___ DATA PROVIDED ___

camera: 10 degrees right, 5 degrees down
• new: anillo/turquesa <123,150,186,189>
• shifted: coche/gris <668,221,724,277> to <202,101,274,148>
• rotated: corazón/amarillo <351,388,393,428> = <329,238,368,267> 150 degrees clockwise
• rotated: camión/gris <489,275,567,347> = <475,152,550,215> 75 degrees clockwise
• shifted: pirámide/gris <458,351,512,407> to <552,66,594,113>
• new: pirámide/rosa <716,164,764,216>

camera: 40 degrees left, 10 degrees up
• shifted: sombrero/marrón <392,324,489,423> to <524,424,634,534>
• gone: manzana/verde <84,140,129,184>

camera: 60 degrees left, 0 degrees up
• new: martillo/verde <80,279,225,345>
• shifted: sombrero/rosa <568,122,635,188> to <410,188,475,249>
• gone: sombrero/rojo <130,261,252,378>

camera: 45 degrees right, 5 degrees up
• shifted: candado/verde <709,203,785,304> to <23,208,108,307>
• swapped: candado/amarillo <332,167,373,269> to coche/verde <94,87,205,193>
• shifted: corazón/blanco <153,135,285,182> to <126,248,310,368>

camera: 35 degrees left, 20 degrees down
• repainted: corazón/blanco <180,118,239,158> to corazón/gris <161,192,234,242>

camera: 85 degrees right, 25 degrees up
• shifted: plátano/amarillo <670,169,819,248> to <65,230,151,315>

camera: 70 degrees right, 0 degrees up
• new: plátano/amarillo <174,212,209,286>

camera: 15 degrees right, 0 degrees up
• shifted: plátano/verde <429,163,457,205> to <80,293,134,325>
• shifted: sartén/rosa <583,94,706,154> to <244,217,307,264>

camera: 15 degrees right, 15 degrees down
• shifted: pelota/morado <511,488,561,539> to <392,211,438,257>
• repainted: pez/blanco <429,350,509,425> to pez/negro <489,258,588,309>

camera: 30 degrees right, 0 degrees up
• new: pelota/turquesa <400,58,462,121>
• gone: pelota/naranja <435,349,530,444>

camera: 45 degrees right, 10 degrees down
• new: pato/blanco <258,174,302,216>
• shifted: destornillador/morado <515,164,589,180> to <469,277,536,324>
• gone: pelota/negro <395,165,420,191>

___

§ **EXERCISE DESCRIPTION**
Each of the records is to be written out again without alteration.

§ **WORKED SOLUTION**
camera: 10 degrees right, 5 degrees down
• new: anillo/turquesa <123,150,186,189>
• shifted: coche/gris <668,221,724,277> to <202,101,274,148>
• rotated: corazón/amarillo <351,388,393,428> = <329,238,368,267> 150 degrees clockwise
• rotated: camión/gris <489,275,567,347> = <475,152,550,215> 75 degrees clockwise
• shifted: pirámide/gris <458,351,512,407> to <552,66,594,113>
• new: pirámide/rosa <716,164,764,216>

camera: 40 degrees left, 10 degrees up
• shifted: sombrero/marrón <392,324,489,423> to <524,424,634,534>
• gone: manzana/verde <84,140,129,184>

camera: 60 degrees left, 0 degrees up
• new: martillo/verde <80,279,225,345>
• shifted: sombrero/rosa <568,122,635,188> to <410,188,475,249>
• gone: sombrero/rojo <130,261,252,378>

camera: 45 degrees right, 5 degrees up
• shifted: candado/verde <709,203,785,304> to <23,208,108,307>
• swapped: candado/amarillo <332,167,373,269> to coche/verde <94,87,205,193>
• shifted: corazón/blanco <153,135,285,182> to <126,248,310,368>

camera: 35 degrees left, 20 degrees down
• repainted: corazón/blanco <180,118,239,158> to corazón/gris <161,192,234,242>

camera: 85 degrees right, 25 degrees up
• shifted: plátano/amarillo <670,169,819,248> to <65,230,151,315>

camera: 70 degrees right, 0 degrees up
• new: plátano/amarillo <174,212,209,286>

camera: 15 degrees right, 0 degrees up
• shifted: plátano/verde <429,163,457,205> to <80,293,134,325>
• shifted: sartén/rosa <583,94,706,154> to <244,217,307,264>

camera: 15 degrees right, 15 degrees down
• shifted: pelota/morado <511,488,561,539> to <392,211,438,257>
• repainted: pez/blanco <429,350,509,425> to pez/negro <489,258,588,309>

camera: 30 degrees right, 0 degrees up
• new: pelota/turquesa <400,58,462,121>
• gone: pelota/naranja <435,349,530,444>

camera: 45 degrees right, 10 degrees down
• new: pato/blanco <258,174,302,216>
• shifted: destornillador/morado <515,164,589,180> to <469,277,536,324>
• gone: pelota/negro <395,165,420,191>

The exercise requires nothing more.